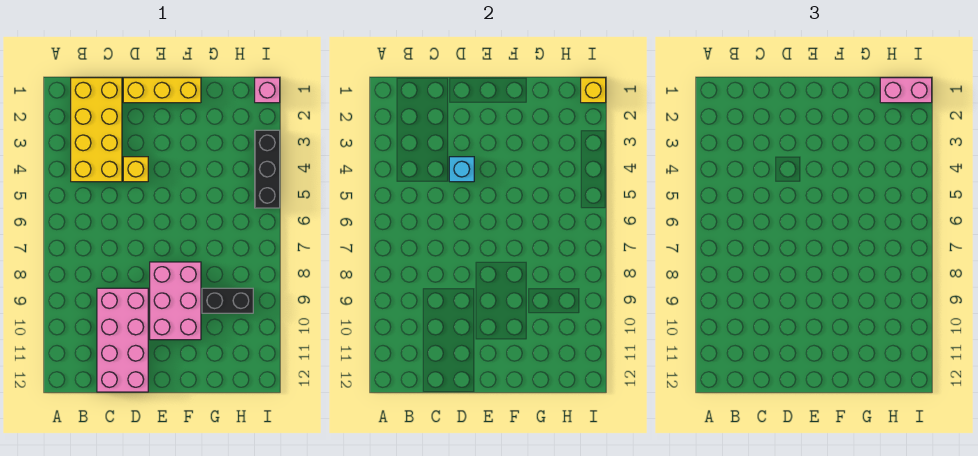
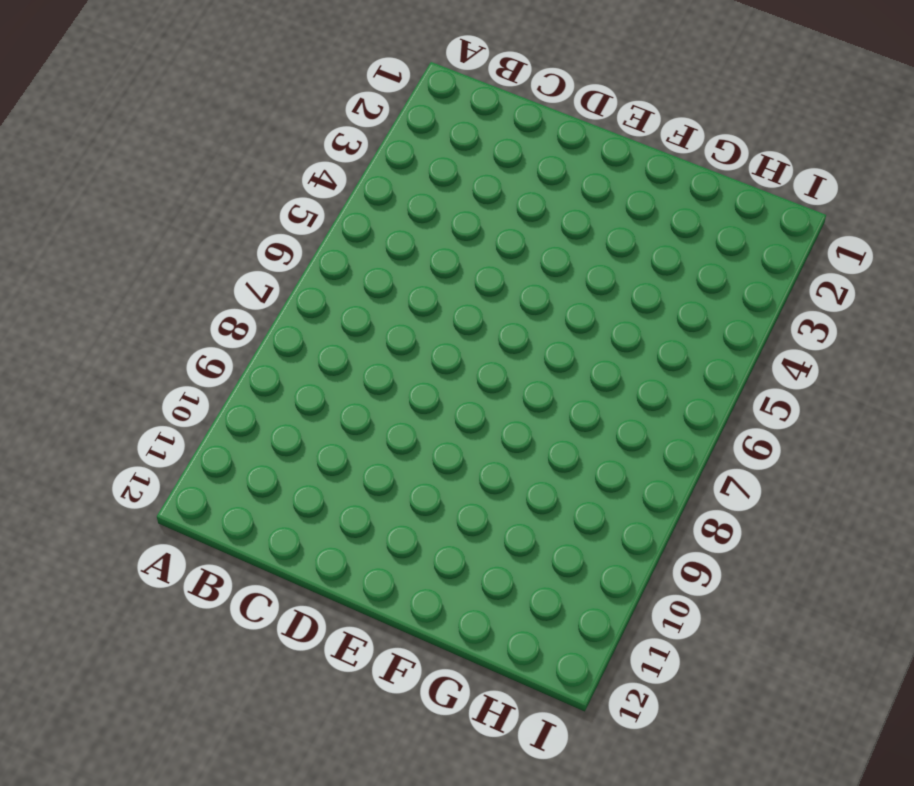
none -> yellow brick B1:C4 level 1
none -> pink brick C9:D12 level 1

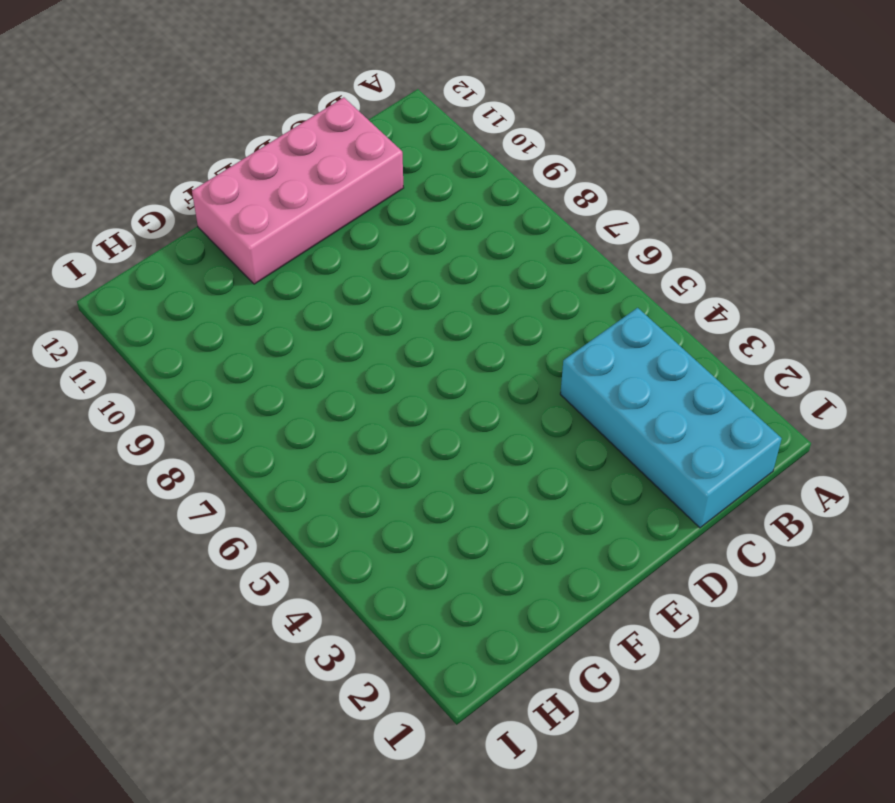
cyan brick B1:C4 level 1 -> yellow brick B1:C4 level 1
pink brick C11:F12 level 1 -> pink brick C9:D12 level 1
none -> yellow brick D1:F1 level 1
none -> yellow brick D4 level 1

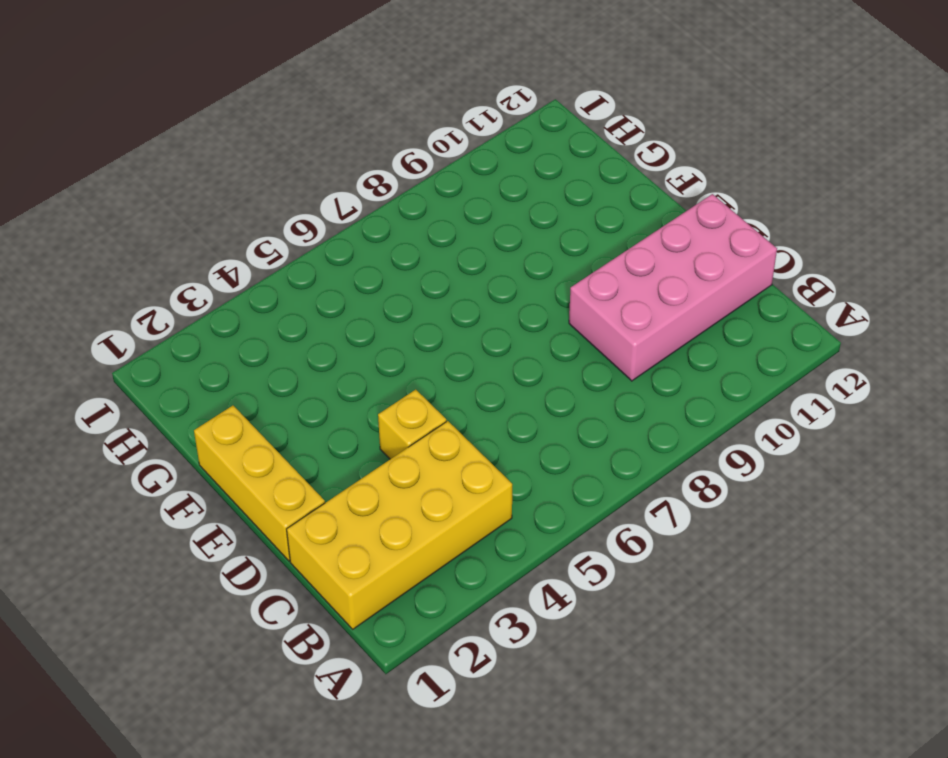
none -> pink brick E8:F10 level 1
none -> black brick G9:H9 level 1

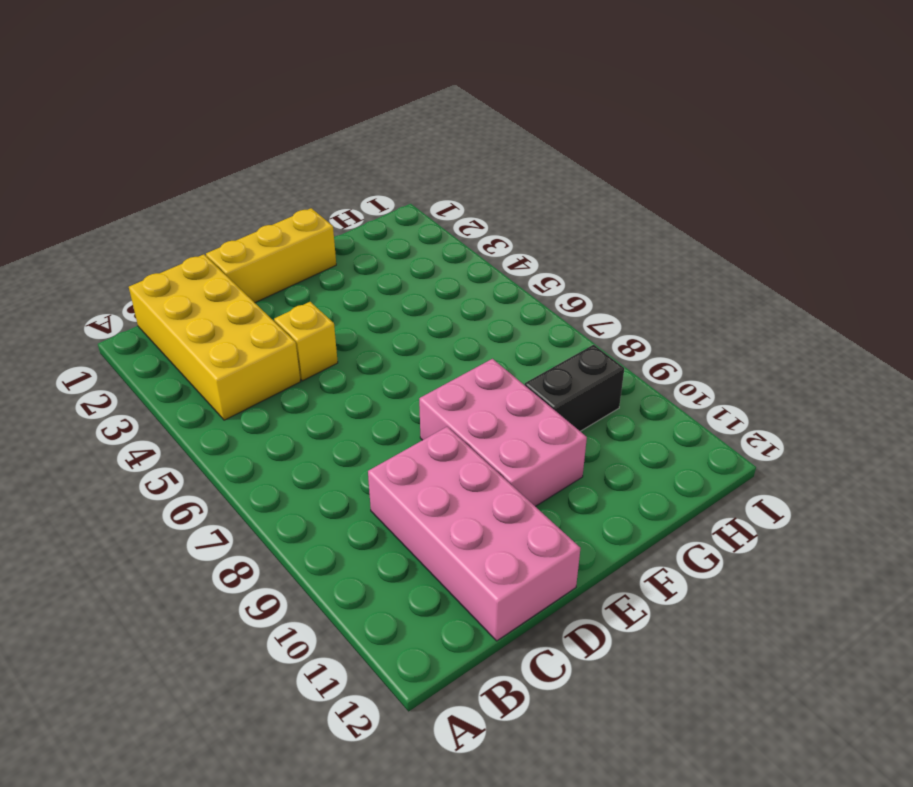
none -> pink brick I1 level 1
none -> black brick I3:I5 level 1

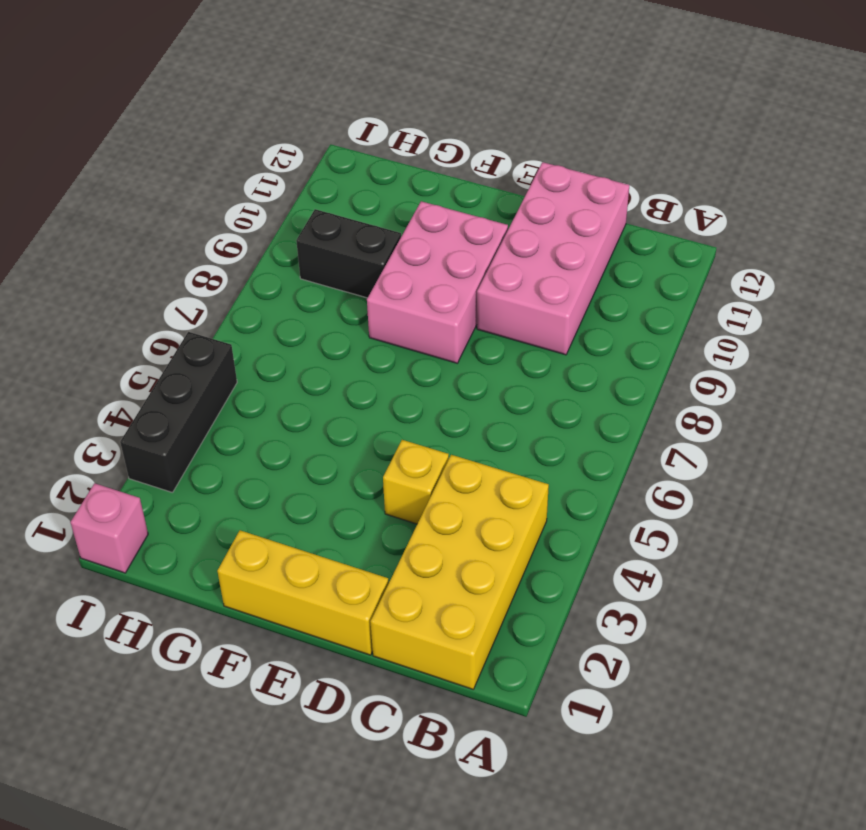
none -> cyan brick D4 level 2
none -> yellow brick I1 level 2

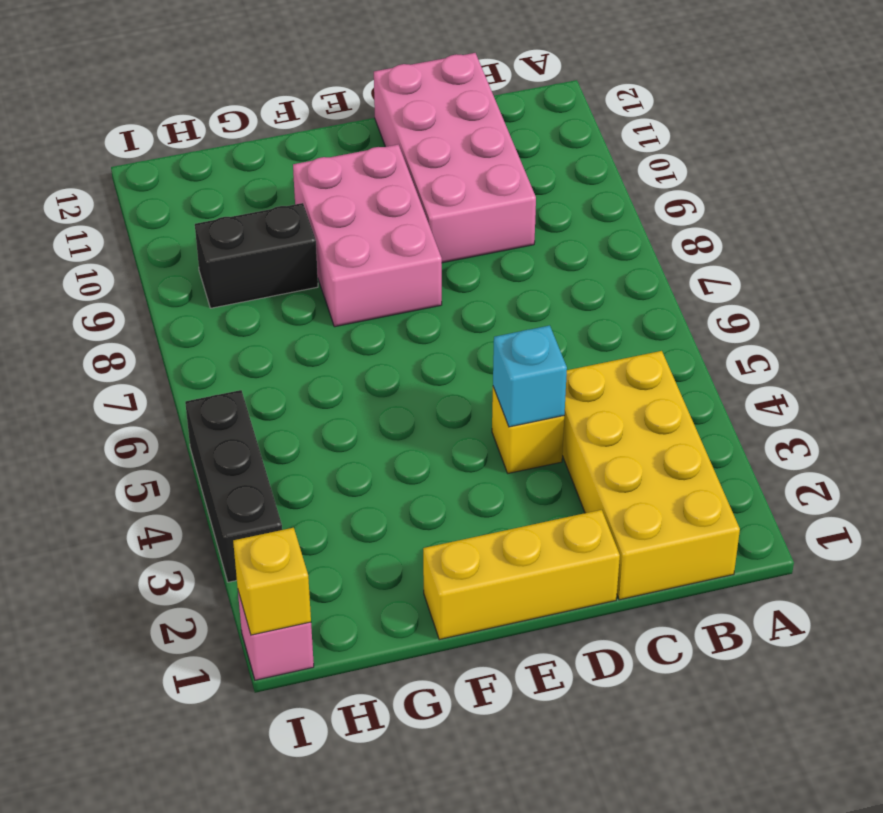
none -> pink brick H1:I1 level 3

### The problem
Copy every line above that includes the string "black".

### Answer space
none -> black brick G9:H9 level 1
none -> black brick I3:I5 level 1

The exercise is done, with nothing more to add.